__Material__
● ● ●
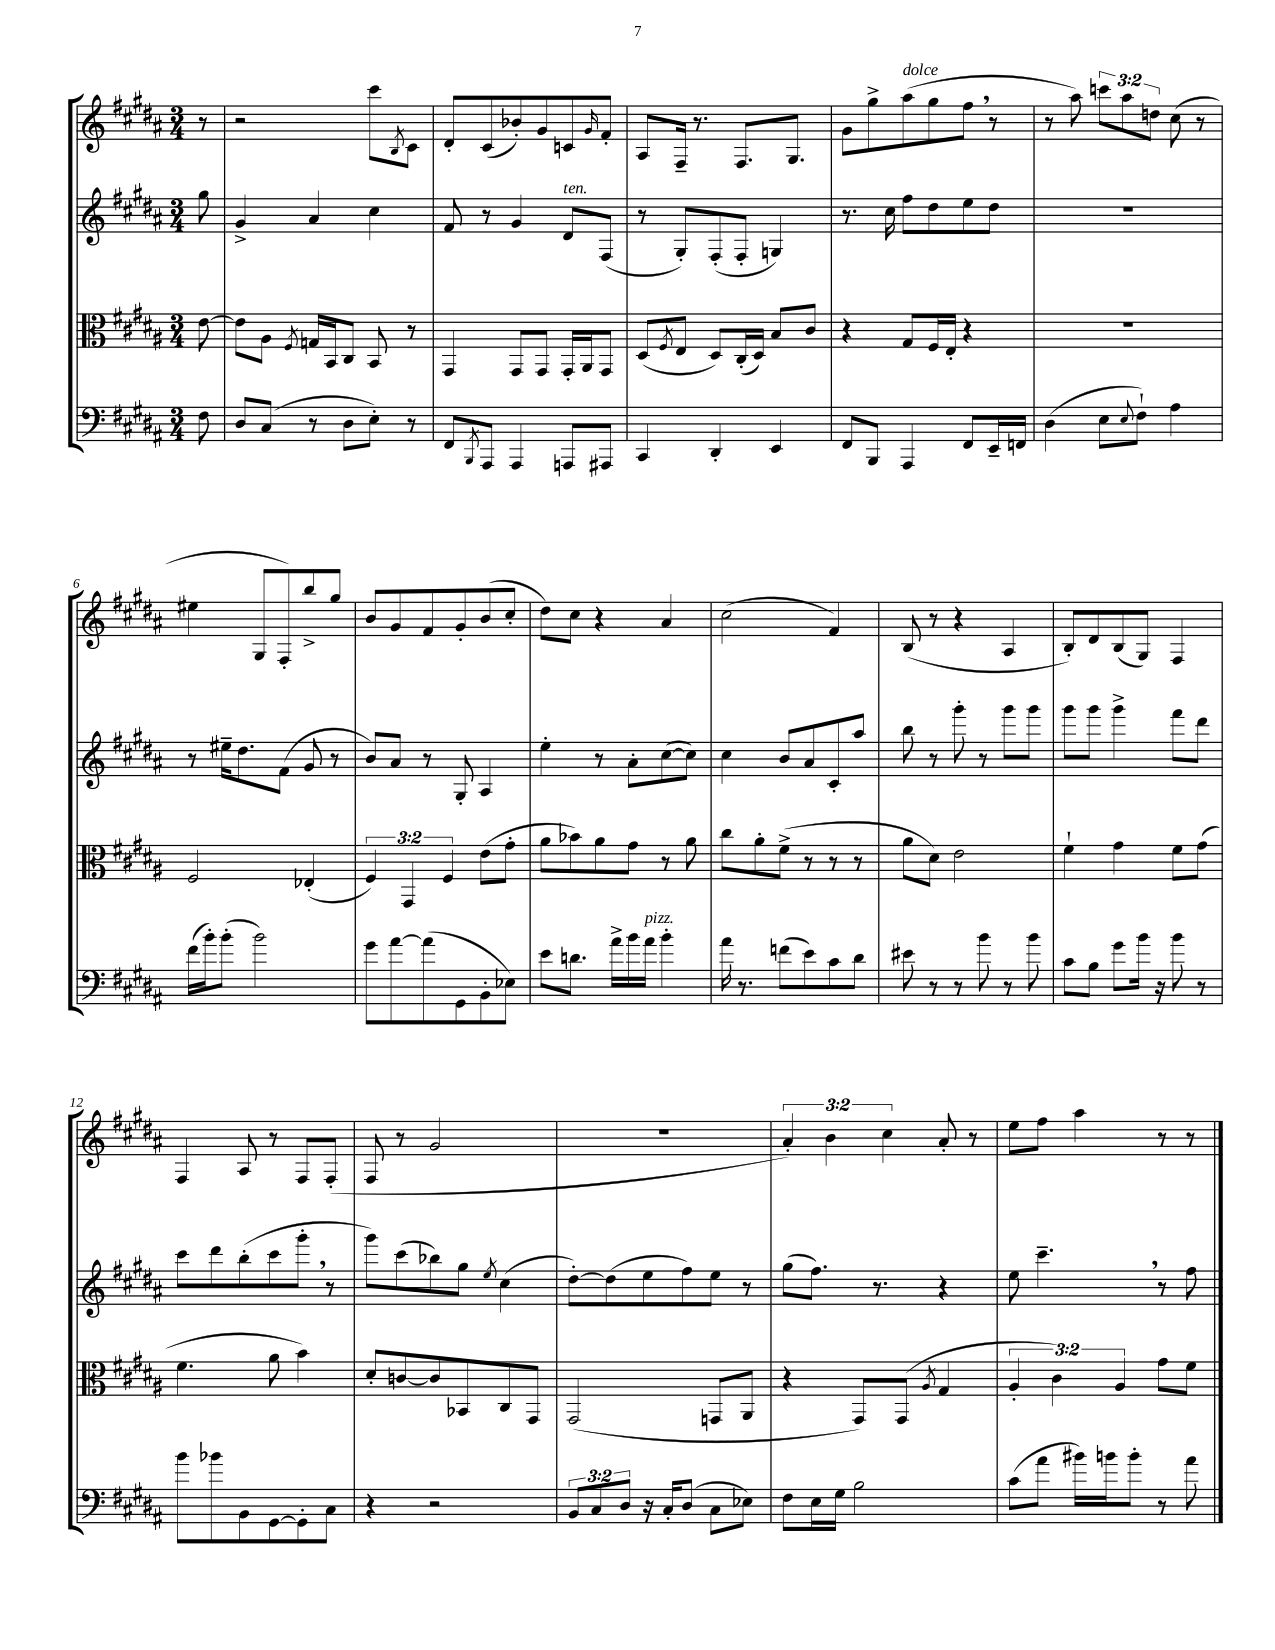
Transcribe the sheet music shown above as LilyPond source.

<<
\new StaffGroup <<
\new Staff = "s0" {
    \clef treble \key b \major \numericTimeSignature \time 3/4 \override Staff.TupletNumber.text = #tuplet-number::calc-fraction-text \partial 8
    r8 |
    r2 cis'''8 \acciaccatura { b8 } cis'8 |
    dis'8-. cis'8( bes'8-.) gis'8 c'8 \grace { gis'16 } fis'8-. |
    ais8 fis16-- r8. fis8. gis8. |
    gis'8 gis''8-> ais''8^\markup { \italic "dolce" }( gis''8 fis''8 \breathe r8 |
    r8 ais''8) \tuplet 3/2 { c'''8 ais''8 d''8 } cis''8( r8 |
    eis''4 gis8 fis8-.) b''8-> gis''8 |
    b'8 gis'8 fis'8 gis'8-. b'8( cis''8-. |
    dis''8) cis''8 r4 ais'4 |
    cis''2( fis'4) |
    b8( r8 r4 ais4 |
    b8-.) dis'8 b8( gis8) fis4 |
    fis4 ais8 r8 fis8 fis8-.( |
    fis8 r8 gis'2 |
    R2. |
    \tuplet 3/2 { ais'4-.) b'4 cis''4 } ais'8-. r8 |
    e''8 fis''8 ais''4 r8 r8 \bar "|." |
}
\new Staff = "s1" {
    \clef treble \key b \major \numericTimeSignature \time 3/4 \partial 8
    gis''8 |
    gis'4-> ais'4 cis''4 |
    fis'8 r8 gis'4 dis'8^\markup { \italic "ten." } fis8( |
    r8 gis8-.) fis8-.( fis8-. g4) |
    r8. cis''16 fis''8 dis''8 e''8 dis''8 |
    R2. |
    r8 eis''16-- dis''8. fis'8( gis'8 r8 |
    b'8) ais'8 r8 gis8-. ais4 |
    e''4-. r8 ais'8-. cis''8~( cis''8) |
    cis''4 b'8 ais'8 cis'8-. ais''8 |
    b''8 r8 gis'''8-. r8 gis'''8 gis'''8 |
    gis'''8 gis'''8 gis'''4-> fis'''8 dis'''8 |
    cis'''8 dis'''8 b''8-.( cis'''8 gis'''8-. \breathe r8 |
    gis'''8) cis'''8( bes''8) gis''8 \acciaccatura { e''8 } cis''4( |
    dis''8~-.) dis''8( e''8 fis''8) e''8 r8 |
    gis''8( fis''8.) r8. r4 |
    e''8 cis'''4.-- \breathe r8 fis''8 \bar "|." |
}
\new Staff = "s2" {
    \clef alto \key b \major \numericTimeSignature \time 3/4 \override Staff.TupletNumber.text = #tuplet-number::calc-fraction-text \partial 8
    e'8~ |
    e'8 ais8 \acciaccatura { fis8 } g16 b,16 cis8 b,8 r8 |
    gis,4 gis,8 gis,8 gis,16-. ais,16 gis,8 |
    dis8( \acciaccatura { fis8 } e8 dis8) cis16-.( dis16) b8 cis'8 |
    r4 gis8 fis16 e16-. r4 |
    R2. |
    fis2 ees4-.( |
    \tuplet 3/2 { fis4) gis,4 fis4 } e'8( gis'8-. |
    ais'8 bes'8) ais'8 gis'8 r8 ais'8 |
    cis''8 ais'8-. fis'8->( r8 r8 r8 |
    ais'8 dis'8) e'2 |
    fis'4-! gis'4 fis'8 gis'8( |
    fis'4. ais'8 b'4) |
    dis'8-. c'8~ c'8 bes,8 cis8 gis,8 |
    gis,2( g,8 ais,8 |
    r4 gis,8) gis,8( \acciaccatura { ais8 } gis4 |
    \tuplet 3/2 { ais4-. cis'4) ais4 } gis'8 fis'8 \bar "|." |
}
\new Staff = "s3" {
    \clef bass \key b \major \numericTimeSignature \time 3/4 \override Staff.TupletNumber.text = #tuplet-number::calc-fraction-text \partial 8
    fis8 |
    dis8 cis8( r8 dis8 e8-.) r8 |
    fis,8 \acciaccatura { b,,8 } ais,,8 ais,,4 a,,8 ais,,8 |
    cis,4 dis,4-. e,4 |
    fis,8 b,,8 ais,,4 fis,8 e,16-- f,16 |
    dis4( e8 \appoggiatura { e8 } fis8-!) ais4 |
    fis'16( b'16-.) b'8-.( b'2) |
    gis'8 ais'8~ ais'8( gis,8 b,8-. ees8) |
    e'8 d'8. ais'16-> b'16 ais'16^\markup { \italic "pizz." } b'4-. |
    ais'16 r8. f'8( e'8) cis'8 dis'8 |
    eis'8 r8 r8 b'8 r8 b'8 |
    cis'8 b8 gis'8 b'16 r16 b'8 r8 |
    b'8 bes'8 b,8 gis,8~ gis,8-. cis8 |
    r4 r2 |
    \tuplet 3/2 { b,8 cis8 dis8 } r16 cis16-. dis8( cis8 ees8) |
    fis8 e16 gis16 b2 |
    cis'8( ais'8 bis'16) b'16 b'8-. r8 ais'8 \bar "|." |
}
>>
>>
● ● ●
__Given request__
Which lines in the listing above contain the string "clef", matching case exactly? Copy each of those lines in full.

__Task response__
    \clef treble \key b \major \numericTimeSignature \time 3/4 \override Staff.TupletNumber.text = #tuplet-number::calc-fraction-text \partial 8
    \clef treble \key b \major \numericTimeSignature \time 3/4 \partial 8
    \clef alto \key b \major \numericTimeSignature \time 3/4 \override Staff.TupletNumber.text = #tuplet-number::calc-fraction-text \partial 8
    \clef bass \key b \major \numericTimeSignature \time 3/4 \override Staff.TupletNumber.text = #tuplet-number::calc-fraction-text \partial 8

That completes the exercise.